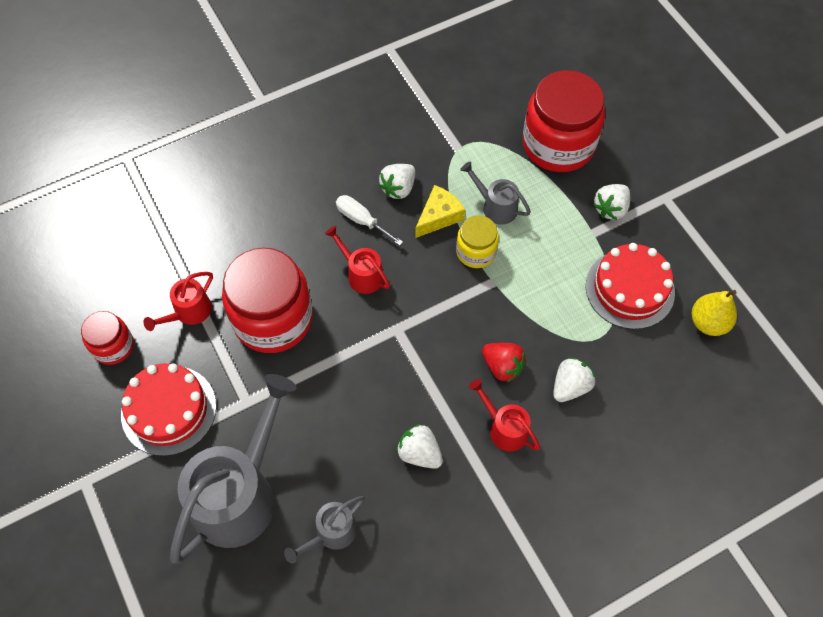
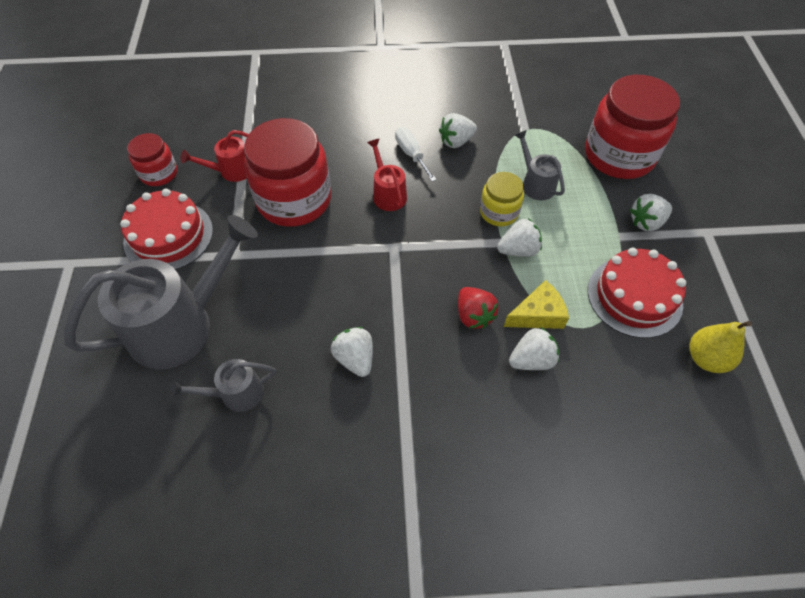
camera: 25 degrees right, 5 degrees down
(439, 216) = (480, 174): yellow cheese -> yellow cheese (538, 314)
(504, 428) = (447, 370): red watering can -> none
(511, 284) = (518, 250): none -> white strawberry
- - - - - - -
Could you retype the whole listing word for word, minus its pictures?

**Solution to the problem**
camera: 25 degrees right, 5 degrees down
(439, 216) = (480, 174): yellow cheese -> yellow cheese (538, 314)
(504, 428) = (447, 370): red watering can -> none
(511, 284) = (518, 250): none -> white strawberry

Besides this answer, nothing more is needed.